Extracted entries:
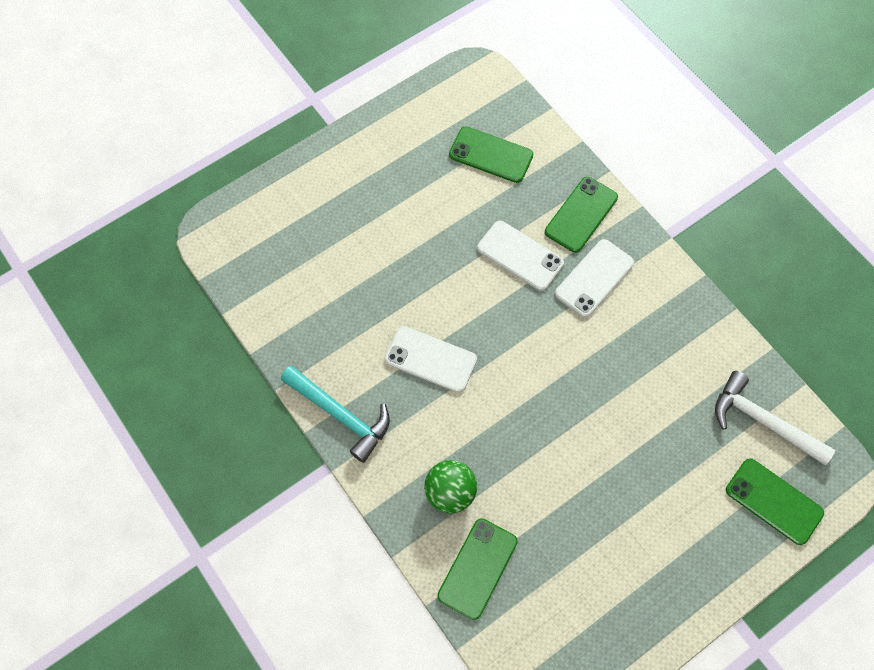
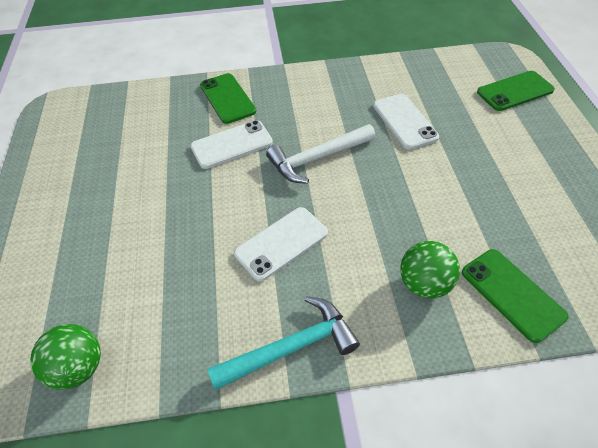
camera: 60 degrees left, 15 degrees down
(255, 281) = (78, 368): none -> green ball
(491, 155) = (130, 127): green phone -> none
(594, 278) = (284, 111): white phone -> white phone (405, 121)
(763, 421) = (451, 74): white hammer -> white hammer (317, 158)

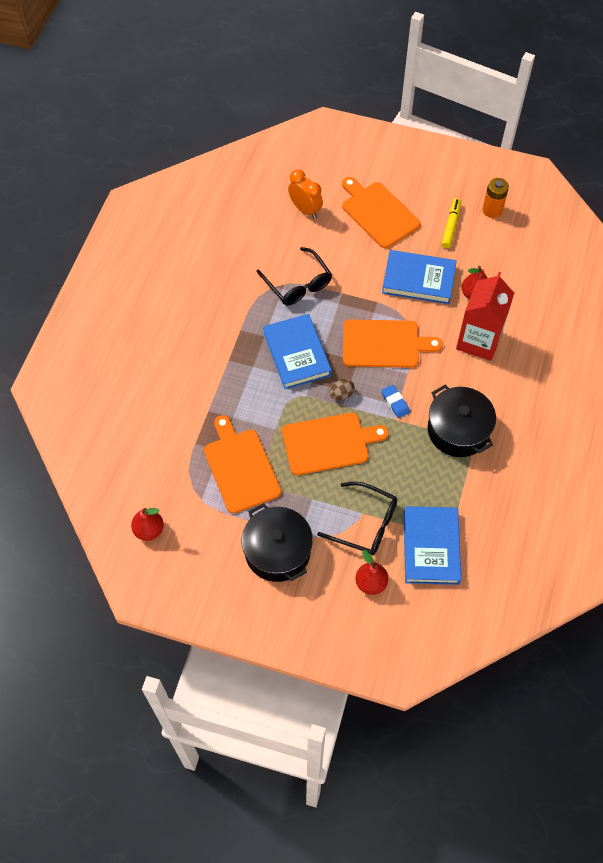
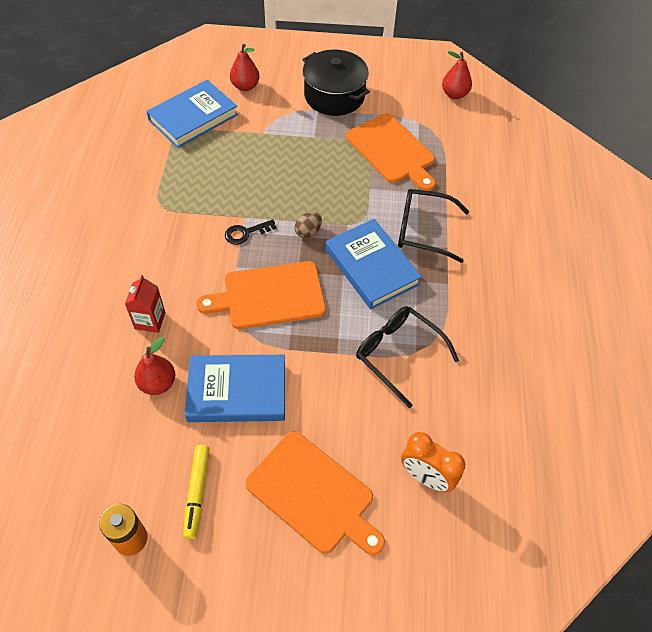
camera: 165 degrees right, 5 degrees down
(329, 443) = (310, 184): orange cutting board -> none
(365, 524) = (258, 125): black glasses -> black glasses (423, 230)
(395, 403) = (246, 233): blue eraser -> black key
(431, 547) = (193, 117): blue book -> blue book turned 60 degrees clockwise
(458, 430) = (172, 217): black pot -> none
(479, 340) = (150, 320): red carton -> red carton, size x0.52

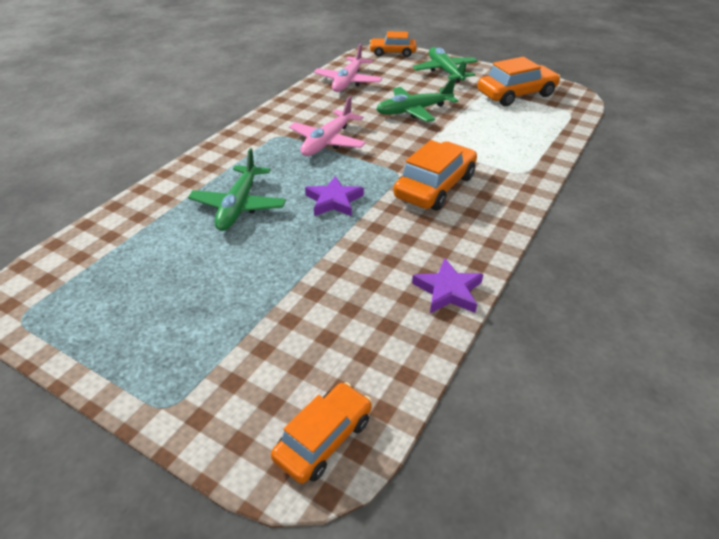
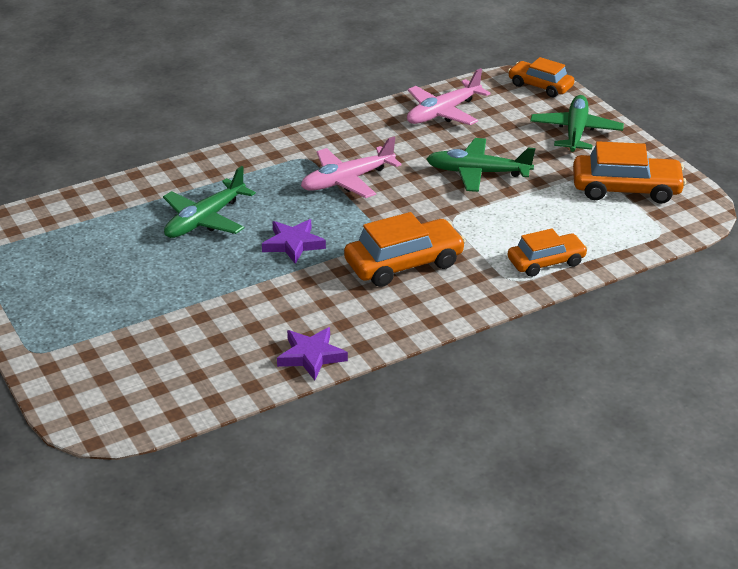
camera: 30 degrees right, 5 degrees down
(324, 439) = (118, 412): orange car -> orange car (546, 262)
---
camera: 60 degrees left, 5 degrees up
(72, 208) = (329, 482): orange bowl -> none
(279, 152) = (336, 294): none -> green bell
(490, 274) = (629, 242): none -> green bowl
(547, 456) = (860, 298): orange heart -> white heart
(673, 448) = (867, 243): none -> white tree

What to produce:
Line for line, output the entries above from the line with "camera: 60 degrees left, 15 degrees down" to the line with "(329, 443) = (310, 184): orange", both included, and nothing more. Skip pictures.

Result below:
camera: 60 degrees left, 15 degrees down
(255, 281) = (78, 368): none -> green ball
(491, 155) = (130, 127): green phone -> none
(594, 278) = (284, 111): white phone -> white phone (405, 121)
(763, 421) = (451, 74): white hammer -> white hammer (317, 158)

camera: 165 degrees right, 5 degrees down
(329, 443) = (310, 184): orange cutting board -> none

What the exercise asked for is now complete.